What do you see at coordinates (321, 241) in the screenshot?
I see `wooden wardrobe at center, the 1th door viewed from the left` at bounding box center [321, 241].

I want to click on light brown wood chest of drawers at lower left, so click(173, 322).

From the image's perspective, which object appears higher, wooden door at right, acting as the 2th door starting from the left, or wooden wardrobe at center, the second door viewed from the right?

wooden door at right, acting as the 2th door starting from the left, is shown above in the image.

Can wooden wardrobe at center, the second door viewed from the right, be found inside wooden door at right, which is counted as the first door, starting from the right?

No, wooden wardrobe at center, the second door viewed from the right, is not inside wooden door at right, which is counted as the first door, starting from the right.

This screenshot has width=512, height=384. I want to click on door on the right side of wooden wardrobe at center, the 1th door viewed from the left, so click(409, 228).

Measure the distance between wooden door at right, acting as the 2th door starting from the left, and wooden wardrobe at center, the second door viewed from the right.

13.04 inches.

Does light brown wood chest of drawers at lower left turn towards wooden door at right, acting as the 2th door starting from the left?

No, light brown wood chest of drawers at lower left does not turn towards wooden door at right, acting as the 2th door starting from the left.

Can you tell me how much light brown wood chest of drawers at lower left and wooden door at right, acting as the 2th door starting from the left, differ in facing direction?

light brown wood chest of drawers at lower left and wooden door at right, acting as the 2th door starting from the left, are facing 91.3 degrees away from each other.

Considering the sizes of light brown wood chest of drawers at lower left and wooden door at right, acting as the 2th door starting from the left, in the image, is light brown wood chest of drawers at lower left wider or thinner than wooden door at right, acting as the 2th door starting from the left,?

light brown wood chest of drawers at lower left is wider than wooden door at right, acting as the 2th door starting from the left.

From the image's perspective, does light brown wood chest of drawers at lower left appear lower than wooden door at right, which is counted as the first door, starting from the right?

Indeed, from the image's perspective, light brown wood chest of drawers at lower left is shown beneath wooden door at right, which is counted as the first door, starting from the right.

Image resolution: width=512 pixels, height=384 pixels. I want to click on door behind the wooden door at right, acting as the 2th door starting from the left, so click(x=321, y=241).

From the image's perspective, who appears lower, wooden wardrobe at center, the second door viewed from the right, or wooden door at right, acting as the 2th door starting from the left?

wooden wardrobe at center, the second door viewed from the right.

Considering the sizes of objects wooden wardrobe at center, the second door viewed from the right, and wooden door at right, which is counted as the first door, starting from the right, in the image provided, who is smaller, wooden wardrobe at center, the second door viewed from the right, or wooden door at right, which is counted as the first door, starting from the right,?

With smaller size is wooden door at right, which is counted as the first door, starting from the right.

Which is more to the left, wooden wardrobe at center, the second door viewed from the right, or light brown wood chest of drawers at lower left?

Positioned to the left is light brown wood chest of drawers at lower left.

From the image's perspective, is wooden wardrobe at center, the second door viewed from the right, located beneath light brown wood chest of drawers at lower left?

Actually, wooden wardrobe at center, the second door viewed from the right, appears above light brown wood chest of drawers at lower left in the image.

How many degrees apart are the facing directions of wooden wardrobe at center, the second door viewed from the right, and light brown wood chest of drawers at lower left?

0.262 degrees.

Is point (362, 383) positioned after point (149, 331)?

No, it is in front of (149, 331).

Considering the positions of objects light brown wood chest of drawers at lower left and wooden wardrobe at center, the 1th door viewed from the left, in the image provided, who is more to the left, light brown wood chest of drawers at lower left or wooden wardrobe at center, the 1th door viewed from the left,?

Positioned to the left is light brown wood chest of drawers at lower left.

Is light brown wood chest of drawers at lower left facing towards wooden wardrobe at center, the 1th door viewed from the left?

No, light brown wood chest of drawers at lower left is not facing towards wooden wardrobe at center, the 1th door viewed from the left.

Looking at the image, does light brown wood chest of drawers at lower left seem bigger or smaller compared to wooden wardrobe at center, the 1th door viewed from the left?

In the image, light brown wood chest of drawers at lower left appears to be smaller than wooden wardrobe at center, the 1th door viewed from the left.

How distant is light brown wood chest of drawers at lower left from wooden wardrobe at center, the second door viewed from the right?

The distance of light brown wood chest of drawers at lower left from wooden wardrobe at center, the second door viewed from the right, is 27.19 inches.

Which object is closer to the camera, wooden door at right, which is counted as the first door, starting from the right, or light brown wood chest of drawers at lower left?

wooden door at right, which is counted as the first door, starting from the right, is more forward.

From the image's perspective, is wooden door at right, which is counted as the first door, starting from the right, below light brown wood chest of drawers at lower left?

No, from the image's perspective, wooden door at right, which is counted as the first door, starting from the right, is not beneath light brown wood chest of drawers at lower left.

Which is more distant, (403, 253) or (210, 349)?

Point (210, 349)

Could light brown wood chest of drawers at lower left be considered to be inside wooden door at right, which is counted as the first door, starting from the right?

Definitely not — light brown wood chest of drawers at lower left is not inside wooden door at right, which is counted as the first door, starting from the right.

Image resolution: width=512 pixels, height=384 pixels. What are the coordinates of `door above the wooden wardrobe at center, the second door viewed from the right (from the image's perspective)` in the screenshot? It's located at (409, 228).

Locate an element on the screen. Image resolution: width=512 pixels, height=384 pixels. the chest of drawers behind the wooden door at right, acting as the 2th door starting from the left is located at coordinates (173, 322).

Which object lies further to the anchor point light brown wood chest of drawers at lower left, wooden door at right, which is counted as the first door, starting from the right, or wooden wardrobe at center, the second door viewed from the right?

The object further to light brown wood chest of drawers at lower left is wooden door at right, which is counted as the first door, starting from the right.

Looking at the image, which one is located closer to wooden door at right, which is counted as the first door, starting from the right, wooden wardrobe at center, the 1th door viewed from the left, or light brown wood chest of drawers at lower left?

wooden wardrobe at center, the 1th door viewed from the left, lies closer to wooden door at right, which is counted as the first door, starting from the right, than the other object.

════════════════════

*Problem description*. Retype the material from its first line through the line containing "above in the image.", keeping every line unchanged and including both the first and last lines.

*Reply*.
What do you see at coordinates (321, 241) in the screenshot?
I see `wooden wardrobe at center, the 1th door viewed from the left` at bounding box center [321, 241].

I want to click on light brown wood chest of drawers at lower left, so click(173, 322).

From the image's perspective, which object appears higher, wooden door at right, acting as the 2th door starting from the left, or wooden wardrobe at center, the second door viewed from the right?

wooden door at right, acting as the 2th door starting from the left, is shown above in the image.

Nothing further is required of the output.